** Opening DATA RECORDS block **
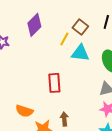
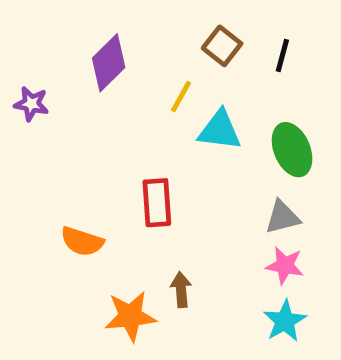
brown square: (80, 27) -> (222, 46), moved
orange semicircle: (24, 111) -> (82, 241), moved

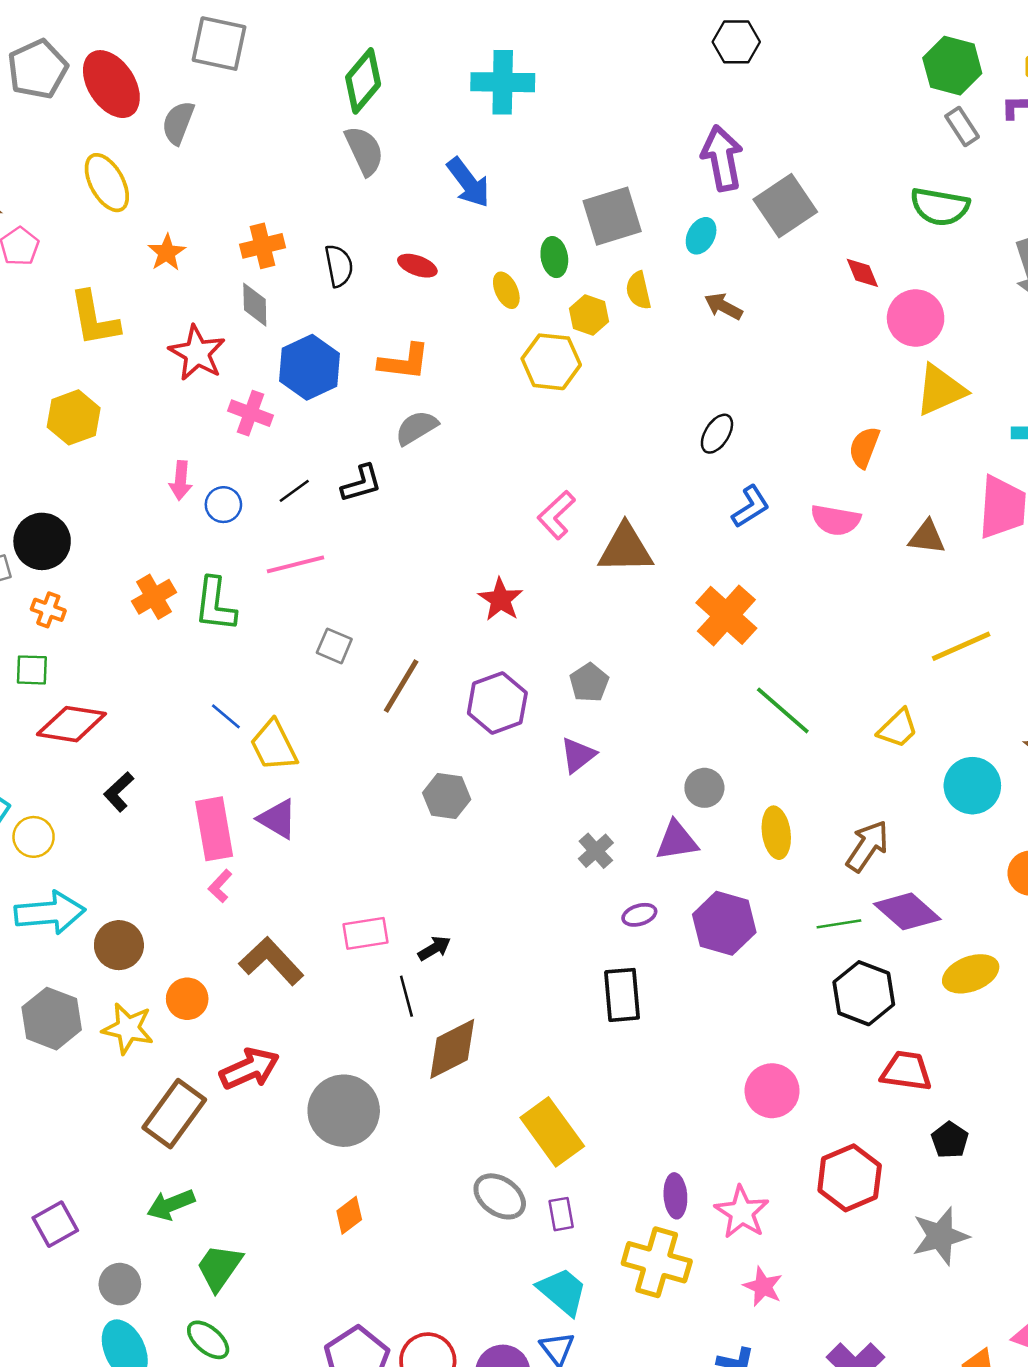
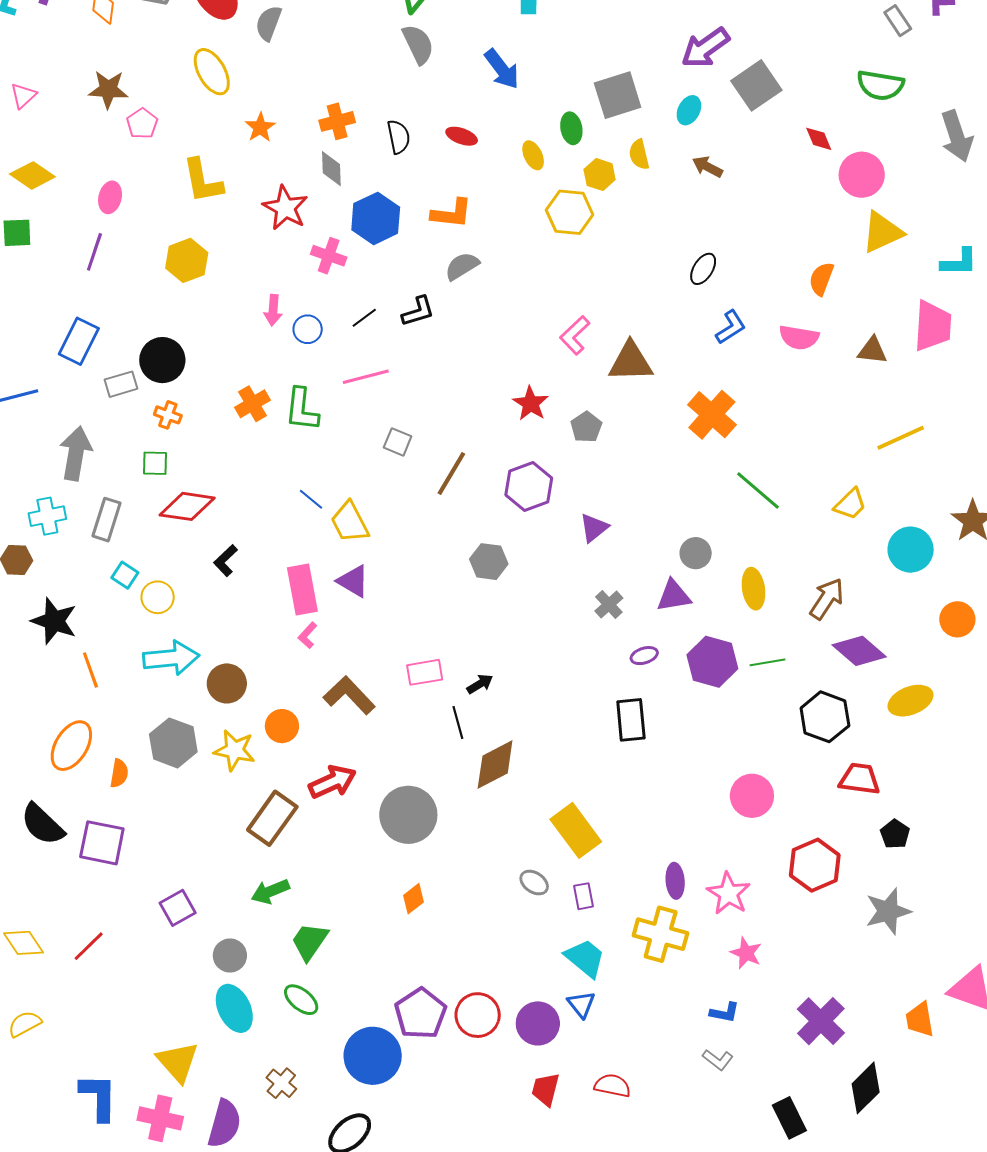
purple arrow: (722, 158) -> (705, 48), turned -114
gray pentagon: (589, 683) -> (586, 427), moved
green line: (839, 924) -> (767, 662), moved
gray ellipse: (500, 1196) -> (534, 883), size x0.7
** Closing DATA RECORDS block **
> YOUR OBJECTIVE
Set down exactly the line with "green line: (839, 924) -> (767, 662), moved" and each line after it up to the end of the records, adding nothing.

> EXERCISE OUTPUT
green line: (839, 924) -> (767, 662), moved
gray ellipse: (500, 1196) -> (534, 883), size x0.7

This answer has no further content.